### The task:
Using the listing below, print the line containing "camera: 35 degrees right, 5 degrees down", the line containing "camera: 45 degrees right, 10 degrees up", and each line between them, exactly and nothing else. Pictures stay out of the print.

### Supplied data:
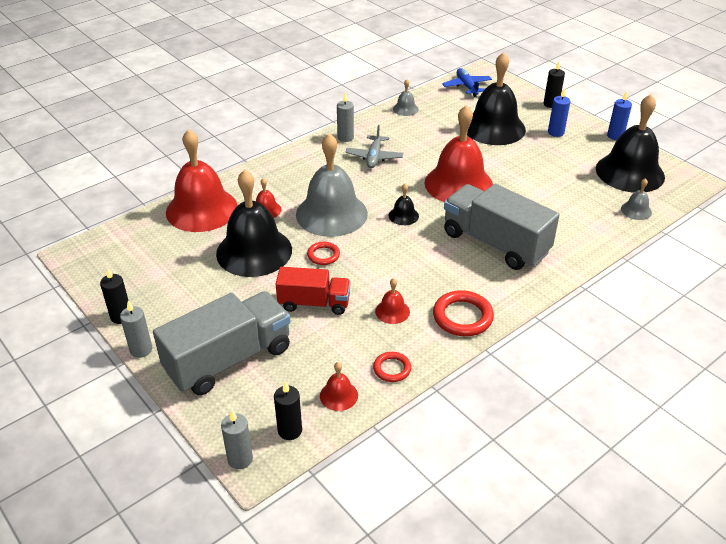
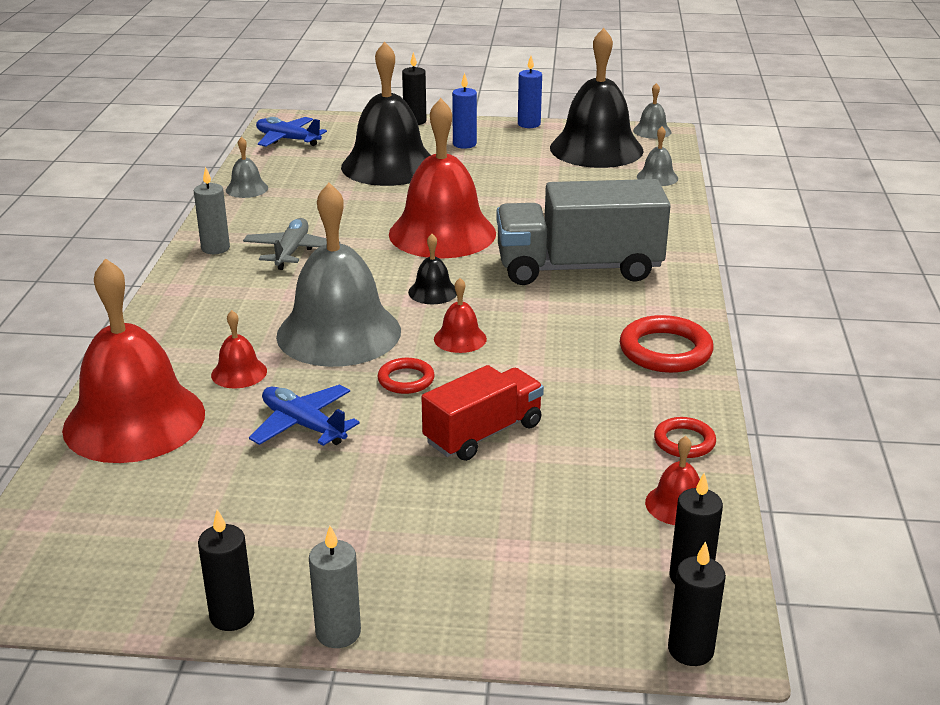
camera: 45 degrees left, 10 degrees down
grey truck [153,291,291,395] -> none
black bell [216,169,292,277] -> blue plane [249,384,360,446]
grey candle [221,411,253,469] -> black candle [668,541,726,666]
grey plane [345,125,403,168] -> grey plane turned 135 degrees counterclockwise [243,218,340,270]
red bell [375,278,410,324] -> red bell moved to [434,278,487,353]
none -> grey bell [633,83,672,139]

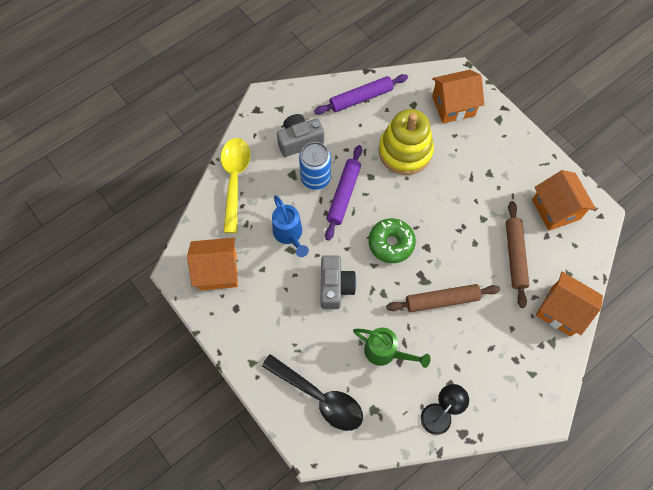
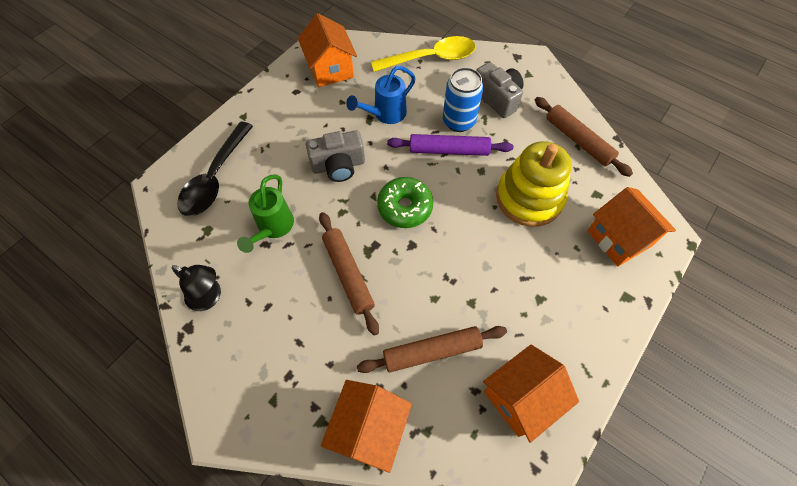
camera: 75 degrees right, 5 degrees down
purple rolling pin [314,74,408,114] -> brown rolling pin [535,97,633,177]

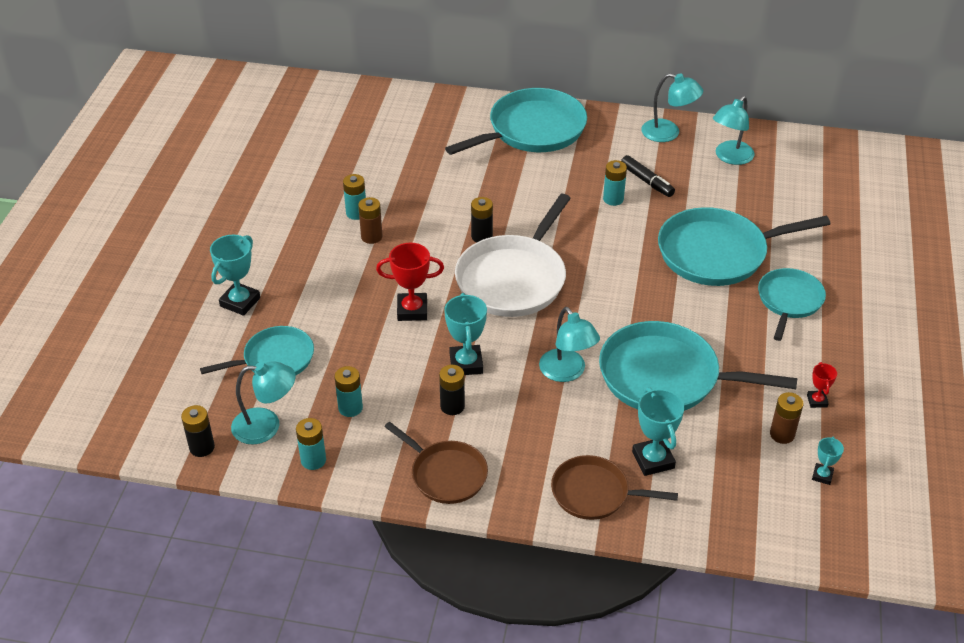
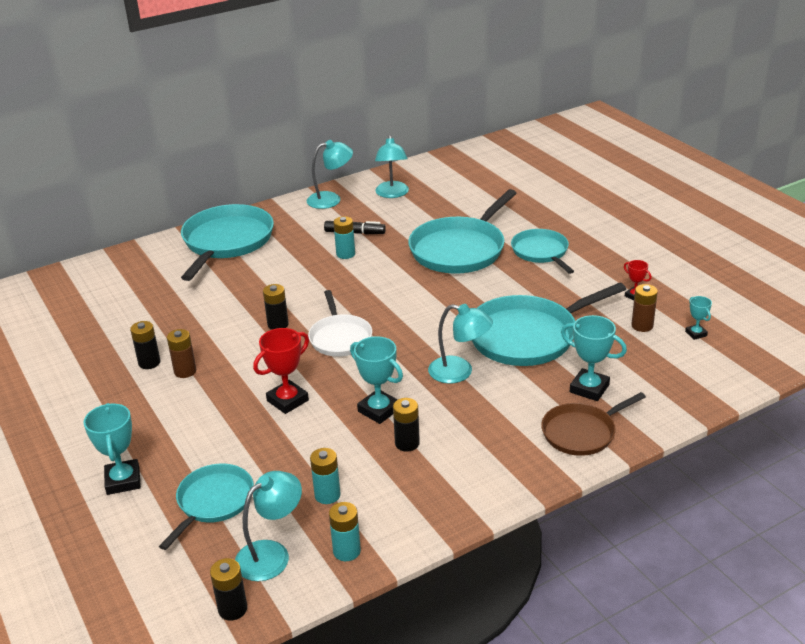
camera: 40 degrees left, 10 degrees down
turquoise battery [343,174,366,220] -> black battery [130,321,161,369]
brown pan [384,422,488,504] -> none
white pan [455,194,571,317] -> white pan [308,290,372,357], size x0.60

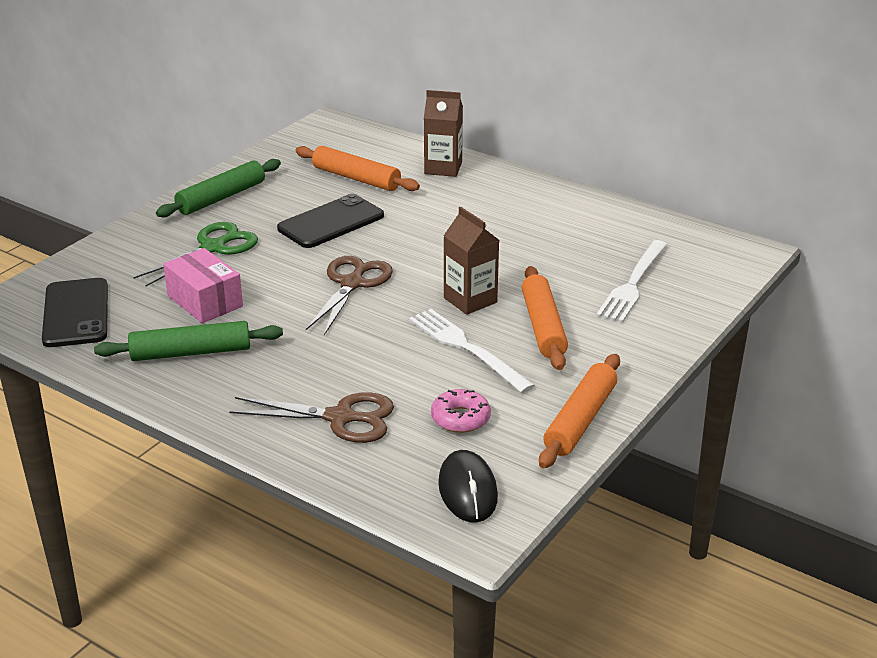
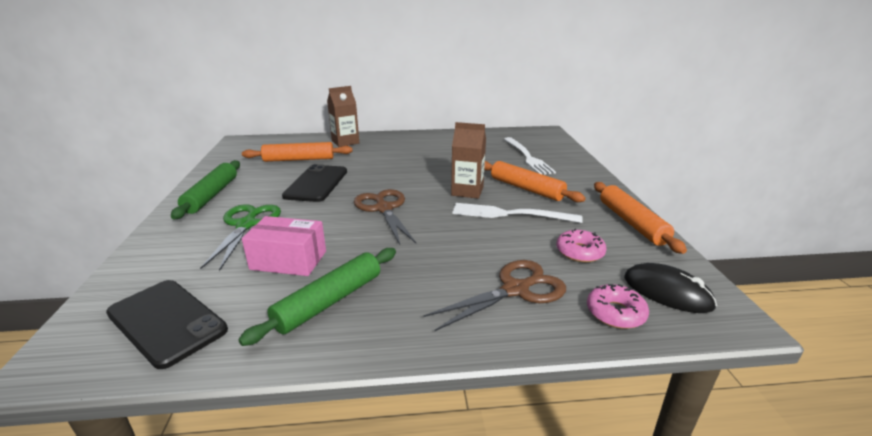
camera: 40 degrees left, 5 degrees down
none -> pink donut [587,284,649,329]

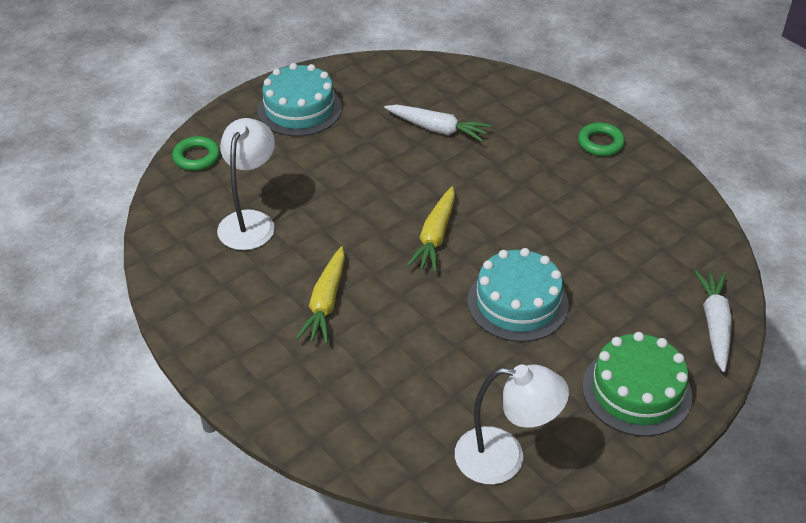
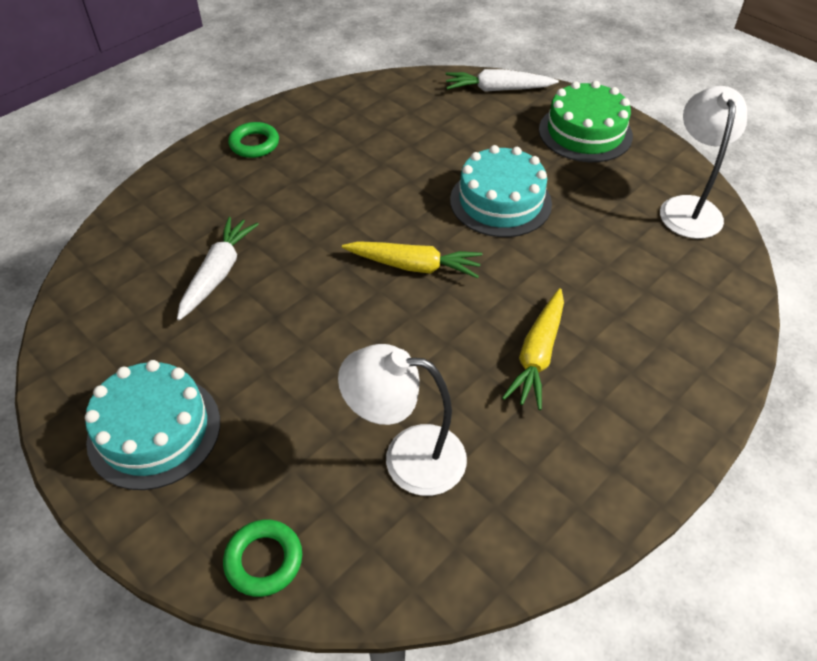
camera: 95 degrees left, 5 degrees up
yellow carrot [296,246,345,344] -> yellow carrot turned 105 degrees clockwise [502,288,564,410]

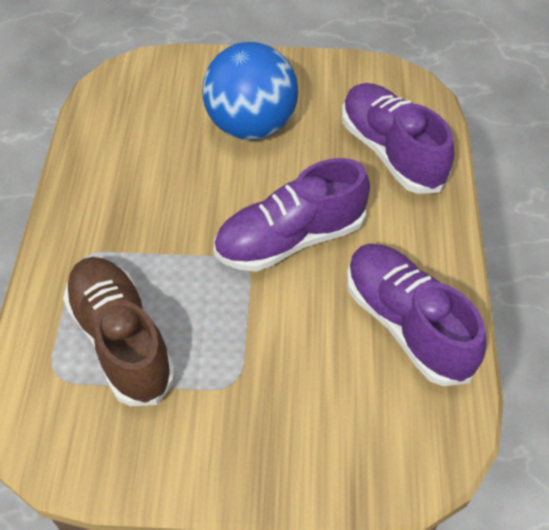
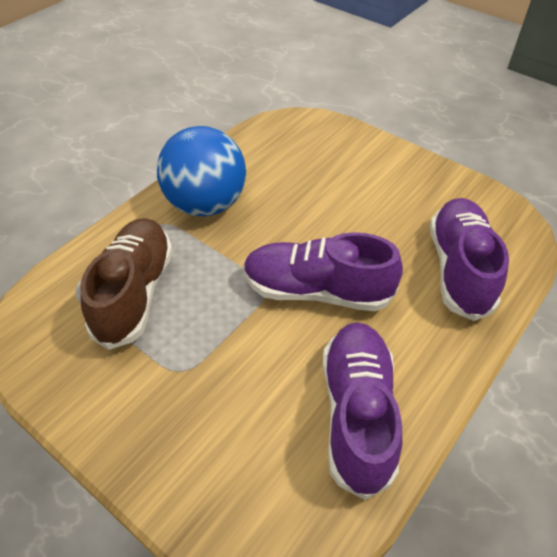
camera: 35 degrees right, 5 degrees down
blue ball [202,42,298,140] -> blue ball moved to [157,126,246,216]

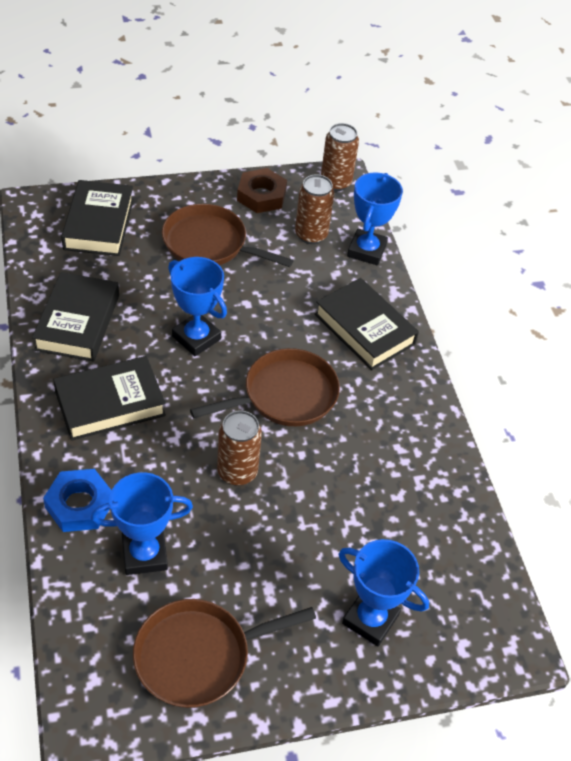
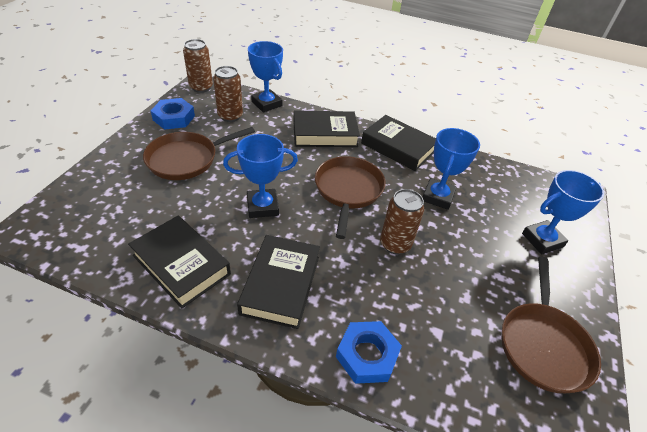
camera: 55 degrees left, 5 degrees down
black book [61,180,134,256] -> black book moved to [361,115,436,171]
blue trophy [91,472,193,575] -> blue trophy moved to [423,128,480,210]
brown nut [237,168,287,213] -> blue nut [150,98,195,130]

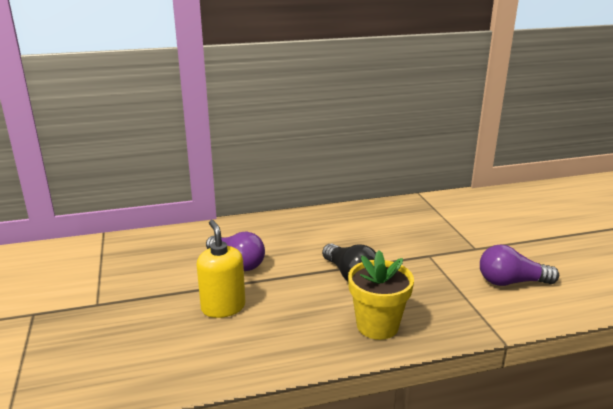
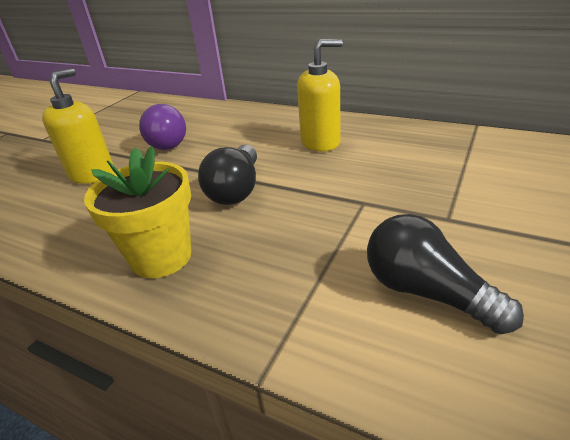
camera: 45 degrees right, 10 degrees up
purple light bulb [480,245,559,286] -> black light bulb [367,214,524,334]
none -> yellow soap dispenser [297,39,343,151]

### Task output:
camera: 35 degrees right, 5 degrees down
blue ball [202,42,298,140] -> blue ball moved to [157,126,246,216]

camera: 55 degrees left, 5 degrees down
black book [61,180,134,256] -> black book moved to [361,115,436,171]
blue trophy [91,472,193,575] -> blue trophy moved to [423,128,480,210]
brown nut [237,168,287,213] -> blue nut [150,98,195,130]

camera: 45 degrees right, 10 degrees up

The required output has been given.